◆ **WRITTEN TASK**:
Please copy out the rows below again, renaming "px" as "pixels" wherever it occurs and keeping everything else unchanged. Leave out the pictures.

◆ **EXERCISE INPUTS**:
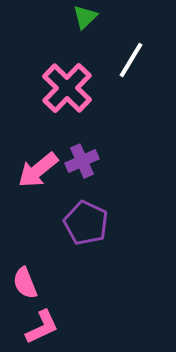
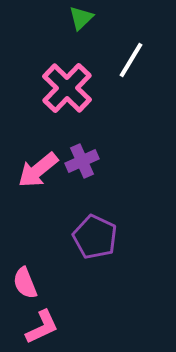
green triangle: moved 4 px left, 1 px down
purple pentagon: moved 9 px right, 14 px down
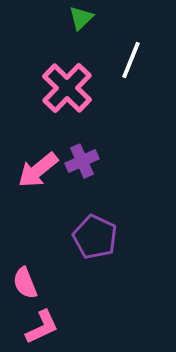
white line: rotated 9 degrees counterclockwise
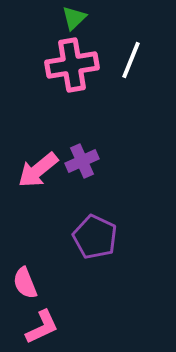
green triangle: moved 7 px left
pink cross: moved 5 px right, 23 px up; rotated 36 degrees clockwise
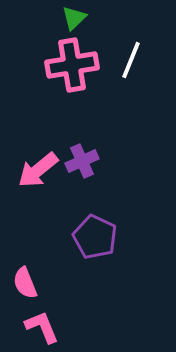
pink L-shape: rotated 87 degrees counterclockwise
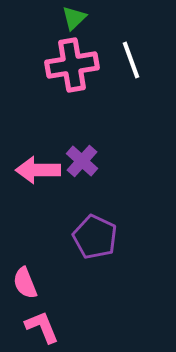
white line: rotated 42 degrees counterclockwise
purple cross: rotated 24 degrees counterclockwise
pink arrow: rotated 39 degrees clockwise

◆ **ANSWER TO THIS TASK**:
green triangle: moved 4 pixels left, 1 pixels down
purple pentagon: moved 9 pixels right, 14 pixels down
white line: rotated 9 degrees counterclockwise
green triangle: moved 7 pixels left
pink cross: moved 5 pixels right, 23 pixels up; rotated 36 degrees clockwise
pink L-shape: rotated 87 degrees counterclockwise
white line: rotated 42 degrees counterclockwise
purple cross: rotated 24 degrees counterclockwise
pink arrow: rotated 39 degrees clockwise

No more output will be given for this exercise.